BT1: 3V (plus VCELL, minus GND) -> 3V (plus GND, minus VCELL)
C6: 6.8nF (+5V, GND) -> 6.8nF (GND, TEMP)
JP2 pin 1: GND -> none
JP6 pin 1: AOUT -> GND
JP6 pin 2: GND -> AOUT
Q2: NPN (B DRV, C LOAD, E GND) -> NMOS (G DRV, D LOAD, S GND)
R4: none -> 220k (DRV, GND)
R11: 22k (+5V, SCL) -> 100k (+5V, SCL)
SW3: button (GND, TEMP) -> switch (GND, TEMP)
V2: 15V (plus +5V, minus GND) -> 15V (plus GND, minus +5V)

[What the task asks]: Beginning with the first line above, transcribe all of the data exactly.

[Result for this exercise]:
BT1: 3V (plus VCELL, minus GND) -> 3V (plus GND, minus VCELL)
C6: 6.8nF (+5V, GND) -> 6.8nF (GND, TEMP)
JP2 pin 1: GND -> none
JP6 pin 1: AOUT -> GND
JP6 pin 2: GND -> AOUT
Q2: NPN (B DRV, C LOAD, E GND) -> NMOS (G DRV, D LOAD, S GND)
R4: none -> 220k (DRV, GND)
R11: 22k (+5V, SCL) -> 100k (+5V, SCL)
SW3: button (GND, TEMP) -> switch (GND, TEMP)
V2: 15V (plus +5V, minus GND) -> 15V (plus GND, minus +5V)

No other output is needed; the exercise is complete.